Source material:
============

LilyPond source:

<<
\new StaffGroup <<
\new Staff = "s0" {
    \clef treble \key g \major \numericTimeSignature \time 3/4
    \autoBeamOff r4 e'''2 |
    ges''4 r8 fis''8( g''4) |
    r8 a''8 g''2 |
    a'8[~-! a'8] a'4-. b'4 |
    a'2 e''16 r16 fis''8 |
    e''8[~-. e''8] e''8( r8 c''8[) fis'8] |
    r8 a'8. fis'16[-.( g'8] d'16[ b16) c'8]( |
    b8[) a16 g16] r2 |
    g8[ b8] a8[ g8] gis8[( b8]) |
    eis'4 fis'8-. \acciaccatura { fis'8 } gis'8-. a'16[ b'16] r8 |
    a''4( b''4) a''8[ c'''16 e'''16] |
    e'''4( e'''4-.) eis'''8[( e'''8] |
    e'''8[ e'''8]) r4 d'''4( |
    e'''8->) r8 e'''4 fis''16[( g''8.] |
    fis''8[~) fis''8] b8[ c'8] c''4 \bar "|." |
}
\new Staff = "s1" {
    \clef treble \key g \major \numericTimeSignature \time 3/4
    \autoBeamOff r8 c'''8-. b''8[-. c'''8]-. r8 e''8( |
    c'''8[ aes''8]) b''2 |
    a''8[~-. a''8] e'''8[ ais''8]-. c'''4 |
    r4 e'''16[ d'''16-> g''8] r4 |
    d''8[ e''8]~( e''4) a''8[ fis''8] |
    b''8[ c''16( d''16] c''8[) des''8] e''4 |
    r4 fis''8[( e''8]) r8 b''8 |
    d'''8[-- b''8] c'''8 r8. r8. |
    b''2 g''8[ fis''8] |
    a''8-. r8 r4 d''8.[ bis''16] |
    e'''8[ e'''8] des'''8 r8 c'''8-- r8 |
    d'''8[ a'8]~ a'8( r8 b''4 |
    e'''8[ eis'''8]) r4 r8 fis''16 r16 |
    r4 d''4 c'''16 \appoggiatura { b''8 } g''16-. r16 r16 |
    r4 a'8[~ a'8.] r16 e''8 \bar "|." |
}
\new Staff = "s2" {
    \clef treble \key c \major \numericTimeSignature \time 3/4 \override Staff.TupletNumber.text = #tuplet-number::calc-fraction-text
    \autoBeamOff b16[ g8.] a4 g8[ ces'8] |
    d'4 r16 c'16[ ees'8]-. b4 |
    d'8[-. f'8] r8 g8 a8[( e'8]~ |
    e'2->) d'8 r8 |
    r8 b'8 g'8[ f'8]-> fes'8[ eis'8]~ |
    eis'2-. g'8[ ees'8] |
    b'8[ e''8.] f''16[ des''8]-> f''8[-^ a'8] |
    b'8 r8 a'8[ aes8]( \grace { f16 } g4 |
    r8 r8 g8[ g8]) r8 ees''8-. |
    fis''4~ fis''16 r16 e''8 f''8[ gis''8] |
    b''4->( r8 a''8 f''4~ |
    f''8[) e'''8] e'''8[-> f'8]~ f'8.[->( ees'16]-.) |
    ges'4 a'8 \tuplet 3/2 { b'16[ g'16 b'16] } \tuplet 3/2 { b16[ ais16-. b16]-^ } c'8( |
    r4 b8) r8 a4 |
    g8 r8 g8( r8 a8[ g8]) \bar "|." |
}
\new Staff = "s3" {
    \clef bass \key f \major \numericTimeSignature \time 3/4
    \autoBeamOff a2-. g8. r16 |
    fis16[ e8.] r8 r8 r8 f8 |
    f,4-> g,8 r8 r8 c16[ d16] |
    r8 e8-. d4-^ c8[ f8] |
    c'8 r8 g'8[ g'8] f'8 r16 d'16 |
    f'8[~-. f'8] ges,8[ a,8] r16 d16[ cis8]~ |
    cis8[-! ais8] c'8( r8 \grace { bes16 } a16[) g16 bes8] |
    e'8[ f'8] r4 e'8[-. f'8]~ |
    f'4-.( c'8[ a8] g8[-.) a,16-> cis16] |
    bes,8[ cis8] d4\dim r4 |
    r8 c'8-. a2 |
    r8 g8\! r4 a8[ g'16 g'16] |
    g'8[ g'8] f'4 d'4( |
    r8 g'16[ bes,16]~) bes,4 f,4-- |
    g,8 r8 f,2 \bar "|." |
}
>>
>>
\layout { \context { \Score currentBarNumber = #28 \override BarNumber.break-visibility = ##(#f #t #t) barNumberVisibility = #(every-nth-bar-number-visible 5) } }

============

What is expected: Pick out each line of the material that contains the string "autoBeamOff".

Solution to this problem:
    \autoBeamOff r4 e'''2 |
    \autoBeamOff r8 c'''8-. b''8[-. c'''8]-. r8 e''8( |
    \autoBeamOff b16[ g8.] a4 g8[ ces'8] |
    \autoBeamOff a2-. g8. r16 |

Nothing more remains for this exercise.